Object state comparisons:
== == ==

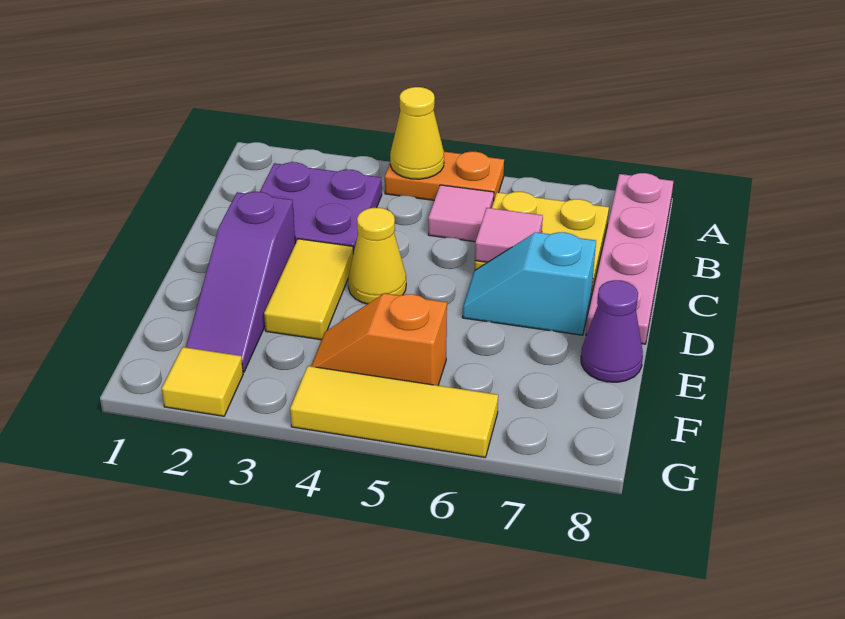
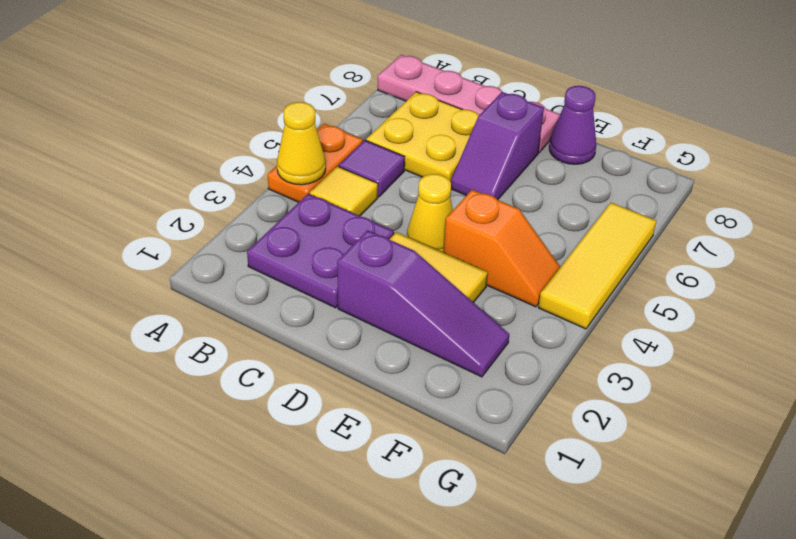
pink tile B5 level 1 -> purple tile B5 level 1
pink tile C6 level 2 -> none
cyan slope D6:D7 level 1 top 7 -> purple slope D6:D7 level 1 top 7
orange slope F4:F5 level 1 top 5 -> orange slope E4:F4 level 1 top E
yellow tile G2 level 1 -> yellow tile B4 level 1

== == ==

Exercise:
Among these entries, how many lines include the string "slope"? Reply with the number by itself.

Response for this exercise:
2